● **Try it**
In the records below, find the line containing "none -> blue 1x2 slope [266,482,331,567]" and the line containing "white 1x1 brick [350,89,401,163]"; please repeat exactly the lines from one to the other, both included, and nothing more.

##### Source information

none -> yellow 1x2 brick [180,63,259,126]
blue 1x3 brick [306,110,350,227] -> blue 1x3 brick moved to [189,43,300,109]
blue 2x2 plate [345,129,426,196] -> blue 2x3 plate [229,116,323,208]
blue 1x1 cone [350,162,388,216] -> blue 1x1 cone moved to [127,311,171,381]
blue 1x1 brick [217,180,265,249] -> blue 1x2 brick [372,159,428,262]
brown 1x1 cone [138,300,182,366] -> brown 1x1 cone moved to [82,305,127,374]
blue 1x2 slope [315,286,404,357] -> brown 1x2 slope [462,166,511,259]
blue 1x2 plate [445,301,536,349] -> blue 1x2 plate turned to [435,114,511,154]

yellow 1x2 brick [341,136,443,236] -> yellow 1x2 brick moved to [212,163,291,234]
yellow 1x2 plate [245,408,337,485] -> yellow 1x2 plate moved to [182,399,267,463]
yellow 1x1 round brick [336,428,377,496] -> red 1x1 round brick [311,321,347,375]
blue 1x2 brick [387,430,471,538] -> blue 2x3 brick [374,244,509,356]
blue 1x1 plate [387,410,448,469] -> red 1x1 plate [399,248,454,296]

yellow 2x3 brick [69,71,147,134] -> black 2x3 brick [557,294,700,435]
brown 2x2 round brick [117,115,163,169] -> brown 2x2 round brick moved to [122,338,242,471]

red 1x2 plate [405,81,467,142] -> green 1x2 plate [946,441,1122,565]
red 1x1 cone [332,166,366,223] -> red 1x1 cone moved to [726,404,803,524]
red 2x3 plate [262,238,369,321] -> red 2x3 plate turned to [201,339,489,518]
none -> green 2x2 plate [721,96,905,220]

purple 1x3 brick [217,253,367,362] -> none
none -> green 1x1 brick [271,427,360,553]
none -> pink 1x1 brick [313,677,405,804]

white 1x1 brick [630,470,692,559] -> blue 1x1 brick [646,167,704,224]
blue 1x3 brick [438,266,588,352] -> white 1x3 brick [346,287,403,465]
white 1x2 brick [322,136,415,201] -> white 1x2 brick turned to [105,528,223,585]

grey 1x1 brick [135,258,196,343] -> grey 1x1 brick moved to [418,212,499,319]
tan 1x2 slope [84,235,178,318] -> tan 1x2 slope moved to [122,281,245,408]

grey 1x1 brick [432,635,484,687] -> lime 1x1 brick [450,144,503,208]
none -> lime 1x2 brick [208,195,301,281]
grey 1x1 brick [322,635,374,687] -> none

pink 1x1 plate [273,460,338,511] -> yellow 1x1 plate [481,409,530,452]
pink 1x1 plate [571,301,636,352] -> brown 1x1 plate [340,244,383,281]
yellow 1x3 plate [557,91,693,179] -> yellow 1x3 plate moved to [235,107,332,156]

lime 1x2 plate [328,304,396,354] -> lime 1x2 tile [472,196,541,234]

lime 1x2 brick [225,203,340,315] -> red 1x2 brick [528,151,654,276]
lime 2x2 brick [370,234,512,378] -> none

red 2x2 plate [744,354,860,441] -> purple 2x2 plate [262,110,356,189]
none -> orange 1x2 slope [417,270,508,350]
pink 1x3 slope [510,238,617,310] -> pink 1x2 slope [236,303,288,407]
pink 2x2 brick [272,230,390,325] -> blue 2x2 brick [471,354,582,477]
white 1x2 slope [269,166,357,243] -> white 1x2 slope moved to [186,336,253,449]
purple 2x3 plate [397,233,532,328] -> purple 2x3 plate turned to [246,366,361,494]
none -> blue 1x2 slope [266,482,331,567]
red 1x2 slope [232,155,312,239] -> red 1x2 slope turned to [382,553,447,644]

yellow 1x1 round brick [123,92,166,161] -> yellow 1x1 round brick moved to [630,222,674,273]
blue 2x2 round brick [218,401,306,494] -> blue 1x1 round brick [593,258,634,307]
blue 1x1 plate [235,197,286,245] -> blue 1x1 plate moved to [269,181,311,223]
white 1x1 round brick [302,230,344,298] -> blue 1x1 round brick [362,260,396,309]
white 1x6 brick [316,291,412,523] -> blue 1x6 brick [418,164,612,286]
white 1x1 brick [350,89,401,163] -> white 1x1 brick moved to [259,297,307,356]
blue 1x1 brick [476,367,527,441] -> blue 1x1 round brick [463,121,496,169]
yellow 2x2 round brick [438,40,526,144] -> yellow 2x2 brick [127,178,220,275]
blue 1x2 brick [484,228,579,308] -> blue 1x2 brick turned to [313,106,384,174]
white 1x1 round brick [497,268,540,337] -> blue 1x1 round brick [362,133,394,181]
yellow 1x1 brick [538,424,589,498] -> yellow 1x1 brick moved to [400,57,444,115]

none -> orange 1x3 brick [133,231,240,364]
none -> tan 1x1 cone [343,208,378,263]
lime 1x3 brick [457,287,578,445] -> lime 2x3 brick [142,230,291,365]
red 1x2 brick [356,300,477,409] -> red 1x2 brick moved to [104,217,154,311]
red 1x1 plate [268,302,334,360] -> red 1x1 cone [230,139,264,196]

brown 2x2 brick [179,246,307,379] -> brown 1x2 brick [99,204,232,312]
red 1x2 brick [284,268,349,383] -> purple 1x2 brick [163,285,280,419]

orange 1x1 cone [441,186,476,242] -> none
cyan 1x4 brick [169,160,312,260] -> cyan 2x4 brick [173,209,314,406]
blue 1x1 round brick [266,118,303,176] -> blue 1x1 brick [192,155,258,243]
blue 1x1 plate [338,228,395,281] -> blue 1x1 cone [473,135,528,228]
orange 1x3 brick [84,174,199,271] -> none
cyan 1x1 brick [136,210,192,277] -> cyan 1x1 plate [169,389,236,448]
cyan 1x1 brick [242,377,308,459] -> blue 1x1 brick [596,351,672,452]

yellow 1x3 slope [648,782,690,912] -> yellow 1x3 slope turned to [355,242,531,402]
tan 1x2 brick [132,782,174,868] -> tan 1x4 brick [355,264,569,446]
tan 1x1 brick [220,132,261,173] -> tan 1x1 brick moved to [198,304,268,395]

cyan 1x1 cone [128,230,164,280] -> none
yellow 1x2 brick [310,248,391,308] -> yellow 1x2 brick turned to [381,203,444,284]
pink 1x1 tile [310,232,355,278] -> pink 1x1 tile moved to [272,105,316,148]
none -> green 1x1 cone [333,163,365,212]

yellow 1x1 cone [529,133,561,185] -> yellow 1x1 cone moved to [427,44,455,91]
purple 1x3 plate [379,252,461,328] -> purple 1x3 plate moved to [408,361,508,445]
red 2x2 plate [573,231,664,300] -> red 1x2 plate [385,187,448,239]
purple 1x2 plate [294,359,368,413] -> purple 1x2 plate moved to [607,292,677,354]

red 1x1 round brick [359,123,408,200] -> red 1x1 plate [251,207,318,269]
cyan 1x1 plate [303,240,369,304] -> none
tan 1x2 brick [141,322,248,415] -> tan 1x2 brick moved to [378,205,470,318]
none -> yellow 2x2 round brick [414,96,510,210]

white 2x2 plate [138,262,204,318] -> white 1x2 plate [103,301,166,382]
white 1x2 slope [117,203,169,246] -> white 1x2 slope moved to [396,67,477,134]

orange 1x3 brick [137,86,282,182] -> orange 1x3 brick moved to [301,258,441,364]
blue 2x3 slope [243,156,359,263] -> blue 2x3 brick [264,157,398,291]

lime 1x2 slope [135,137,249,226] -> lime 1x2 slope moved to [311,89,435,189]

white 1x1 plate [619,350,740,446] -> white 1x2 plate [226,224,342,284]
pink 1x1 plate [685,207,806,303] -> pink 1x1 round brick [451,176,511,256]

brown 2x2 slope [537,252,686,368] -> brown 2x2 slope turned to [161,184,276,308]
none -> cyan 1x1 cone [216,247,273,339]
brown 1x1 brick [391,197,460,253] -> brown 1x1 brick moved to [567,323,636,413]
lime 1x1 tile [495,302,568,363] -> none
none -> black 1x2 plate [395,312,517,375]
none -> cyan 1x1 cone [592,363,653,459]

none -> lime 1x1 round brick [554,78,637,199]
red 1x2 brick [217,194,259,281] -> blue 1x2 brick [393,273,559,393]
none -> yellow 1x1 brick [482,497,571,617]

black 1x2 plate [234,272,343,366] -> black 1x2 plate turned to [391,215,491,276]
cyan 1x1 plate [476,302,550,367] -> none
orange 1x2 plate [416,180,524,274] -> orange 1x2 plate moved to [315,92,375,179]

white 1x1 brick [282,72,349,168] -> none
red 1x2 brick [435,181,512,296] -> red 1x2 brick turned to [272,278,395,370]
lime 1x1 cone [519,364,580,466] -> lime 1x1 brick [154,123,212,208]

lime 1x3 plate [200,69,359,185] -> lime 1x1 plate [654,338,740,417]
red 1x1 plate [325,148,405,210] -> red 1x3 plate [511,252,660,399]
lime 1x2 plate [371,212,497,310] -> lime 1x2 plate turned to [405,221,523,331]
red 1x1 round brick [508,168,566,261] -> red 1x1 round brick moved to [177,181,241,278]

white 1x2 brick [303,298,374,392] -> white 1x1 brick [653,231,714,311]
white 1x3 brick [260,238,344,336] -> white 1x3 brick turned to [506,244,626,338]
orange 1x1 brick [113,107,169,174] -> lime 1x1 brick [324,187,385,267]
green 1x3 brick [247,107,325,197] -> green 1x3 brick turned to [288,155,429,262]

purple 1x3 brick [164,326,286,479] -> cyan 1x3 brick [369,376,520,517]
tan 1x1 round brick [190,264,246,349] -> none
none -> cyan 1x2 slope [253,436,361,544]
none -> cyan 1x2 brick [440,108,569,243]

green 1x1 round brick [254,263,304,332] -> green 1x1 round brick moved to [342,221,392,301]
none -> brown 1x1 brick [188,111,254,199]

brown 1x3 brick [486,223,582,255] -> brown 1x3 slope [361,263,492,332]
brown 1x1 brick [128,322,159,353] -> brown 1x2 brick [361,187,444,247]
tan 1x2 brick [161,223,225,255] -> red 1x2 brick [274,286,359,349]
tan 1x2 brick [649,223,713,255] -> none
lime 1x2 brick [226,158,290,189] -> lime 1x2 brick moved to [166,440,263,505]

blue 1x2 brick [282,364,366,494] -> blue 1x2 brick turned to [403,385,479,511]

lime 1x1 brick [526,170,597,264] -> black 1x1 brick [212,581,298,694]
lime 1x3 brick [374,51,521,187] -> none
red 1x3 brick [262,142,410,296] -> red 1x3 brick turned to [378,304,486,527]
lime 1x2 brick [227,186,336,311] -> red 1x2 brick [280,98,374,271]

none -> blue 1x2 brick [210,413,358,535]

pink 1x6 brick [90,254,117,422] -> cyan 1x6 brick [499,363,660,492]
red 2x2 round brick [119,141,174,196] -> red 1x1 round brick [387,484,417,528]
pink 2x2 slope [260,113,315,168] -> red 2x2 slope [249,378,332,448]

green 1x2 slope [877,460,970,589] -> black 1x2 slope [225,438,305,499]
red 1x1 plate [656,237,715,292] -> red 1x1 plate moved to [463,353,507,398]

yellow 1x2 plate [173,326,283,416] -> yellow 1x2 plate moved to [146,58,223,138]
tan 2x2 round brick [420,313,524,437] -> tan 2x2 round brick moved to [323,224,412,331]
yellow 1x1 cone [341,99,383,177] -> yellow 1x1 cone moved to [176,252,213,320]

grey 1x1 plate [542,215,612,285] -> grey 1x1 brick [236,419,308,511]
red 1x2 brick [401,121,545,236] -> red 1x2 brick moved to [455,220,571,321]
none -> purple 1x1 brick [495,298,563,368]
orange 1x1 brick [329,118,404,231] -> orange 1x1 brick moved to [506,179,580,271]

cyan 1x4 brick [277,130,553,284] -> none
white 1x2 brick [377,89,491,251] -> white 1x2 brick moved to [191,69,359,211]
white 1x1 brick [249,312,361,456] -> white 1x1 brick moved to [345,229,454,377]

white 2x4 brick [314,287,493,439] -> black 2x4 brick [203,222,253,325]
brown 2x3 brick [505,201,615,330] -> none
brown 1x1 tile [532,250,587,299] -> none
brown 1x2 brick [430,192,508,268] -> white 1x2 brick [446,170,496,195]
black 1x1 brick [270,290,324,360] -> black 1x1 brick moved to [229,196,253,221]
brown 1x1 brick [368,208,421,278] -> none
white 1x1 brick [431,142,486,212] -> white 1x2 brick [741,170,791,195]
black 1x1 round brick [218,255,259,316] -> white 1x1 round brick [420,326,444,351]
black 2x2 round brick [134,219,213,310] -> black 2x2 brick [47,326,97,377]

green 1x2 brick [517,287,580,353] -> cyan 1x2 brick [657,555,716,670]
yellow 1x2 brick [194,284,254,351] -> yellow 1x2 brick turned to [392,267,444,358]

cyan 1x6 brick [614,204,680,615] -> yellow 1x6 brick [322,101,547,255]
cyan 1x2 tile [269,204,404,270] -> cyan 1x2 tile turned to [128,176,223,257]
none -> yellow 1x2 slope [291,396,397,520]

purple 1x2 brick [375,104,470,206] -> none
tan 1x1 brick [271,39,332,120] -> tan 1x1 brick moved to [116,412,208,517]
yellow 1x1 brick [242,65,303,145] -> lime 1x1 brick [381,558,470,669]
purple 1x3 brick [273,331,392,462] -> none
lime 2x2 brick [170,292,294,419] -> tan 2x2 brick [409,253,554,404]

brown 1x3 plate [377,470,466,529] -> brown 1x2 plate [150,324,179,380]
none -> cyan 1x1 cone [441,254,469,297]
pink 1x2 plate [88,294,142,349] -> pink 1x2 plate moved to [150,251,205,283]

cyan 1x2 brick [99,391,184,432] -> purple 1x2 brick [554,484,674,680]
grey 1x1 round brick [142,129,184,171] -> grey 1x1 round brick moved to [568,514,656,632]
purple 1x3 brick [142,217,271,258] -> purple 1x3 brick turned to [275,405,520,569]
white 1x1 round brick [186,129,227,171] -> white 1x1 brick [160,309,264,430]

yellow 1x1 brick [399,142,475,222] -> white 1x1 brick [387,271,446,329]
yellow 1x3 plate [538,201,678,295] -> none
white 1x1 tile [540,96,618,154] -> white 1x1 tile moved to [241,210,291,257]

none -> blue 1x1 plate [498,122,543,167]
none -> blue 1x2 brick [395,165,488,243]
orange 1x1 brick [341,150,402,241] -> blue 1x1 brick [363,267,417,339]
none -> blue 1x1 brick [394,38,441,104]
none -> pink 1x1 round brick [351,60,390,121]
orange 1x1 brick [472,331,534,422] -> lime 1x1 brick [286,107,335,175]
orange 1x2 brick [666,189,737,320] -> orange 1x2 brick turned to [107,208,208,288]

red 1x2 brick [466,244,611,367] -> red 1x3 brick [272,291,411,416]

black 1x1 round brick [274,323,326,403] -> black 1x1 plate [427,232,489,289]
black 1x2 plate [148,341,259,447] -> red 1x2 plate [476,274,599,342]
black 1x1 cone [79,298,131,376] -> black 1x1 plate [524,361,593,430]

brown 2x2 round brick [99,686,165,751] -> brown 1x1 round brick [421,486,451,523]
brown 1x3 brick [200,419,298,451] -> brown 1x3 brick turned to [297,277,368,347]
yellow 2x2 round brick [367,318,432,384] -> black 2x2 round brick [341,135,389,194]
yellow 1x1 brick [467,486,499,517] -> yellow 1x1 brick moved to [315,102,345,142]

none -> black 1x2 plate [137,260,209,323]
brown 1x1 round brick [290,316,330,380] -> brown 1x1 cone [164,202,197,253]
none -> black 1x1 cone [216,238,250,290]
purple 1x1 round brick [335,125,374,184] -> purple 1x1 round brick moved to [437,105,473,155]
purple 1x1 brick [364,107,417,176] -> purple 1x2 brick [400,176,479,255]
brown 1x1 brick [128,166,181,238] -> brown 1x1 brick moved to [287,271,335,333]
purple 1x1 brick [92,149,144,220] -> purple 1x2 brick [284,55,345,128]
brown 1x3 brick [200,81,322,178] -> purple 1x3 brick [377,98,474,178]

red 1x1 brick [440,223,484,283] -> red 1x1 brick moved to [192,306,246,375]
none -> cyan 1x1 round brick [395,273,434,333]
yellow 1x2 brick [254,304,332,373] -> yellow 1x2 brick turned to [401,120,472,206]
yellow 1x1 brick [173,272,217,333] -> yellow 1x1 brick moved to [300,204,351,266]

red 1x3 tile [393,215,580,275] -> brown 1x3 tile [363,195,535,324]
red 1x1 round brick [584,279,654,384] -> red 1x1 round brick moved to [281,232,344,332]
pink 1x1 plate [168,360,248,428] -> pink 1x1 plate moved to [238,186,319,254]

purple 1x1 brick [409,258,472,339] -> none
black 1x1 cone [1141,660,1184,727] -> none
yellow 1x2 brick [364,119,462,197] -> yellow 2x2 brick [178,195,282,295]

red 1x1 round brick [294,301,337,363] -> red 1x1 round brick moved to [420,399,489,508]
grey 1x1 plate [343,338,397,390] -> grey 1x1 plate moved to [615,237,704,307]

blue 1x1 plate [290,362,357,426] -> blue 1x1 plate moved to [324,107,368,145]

##########

● **Answer to the exercise**
none -> blue 1x2 slope [266,482,331,567]
red 1x2 slope [232,155,312,239] -> red 1x2 slope turned to [382,553,447,644]

yellow 1x1 round brick [123,92,166,161] -> yellow 1x1 round brick moved to [630,222,674,273]
blue 2x2 round brick [218,401,306,494] -> blue 1x1 round brick [593,258,634,307]
blue 1x1 plate [235,197,286,245] -> blue 1x1 plate moved to [269,181,311,223]
white 1x1 round brick [302,230,344,298] -> blue 1x1 round brick [362,260,396,309]
white 1x6 brick [316,291,412,523] -> blue 1x6 brick [418,164,612,286]
white 1x1 brick [350,89,401,163] -> white 1x1 brick moved to [259,297,307,356]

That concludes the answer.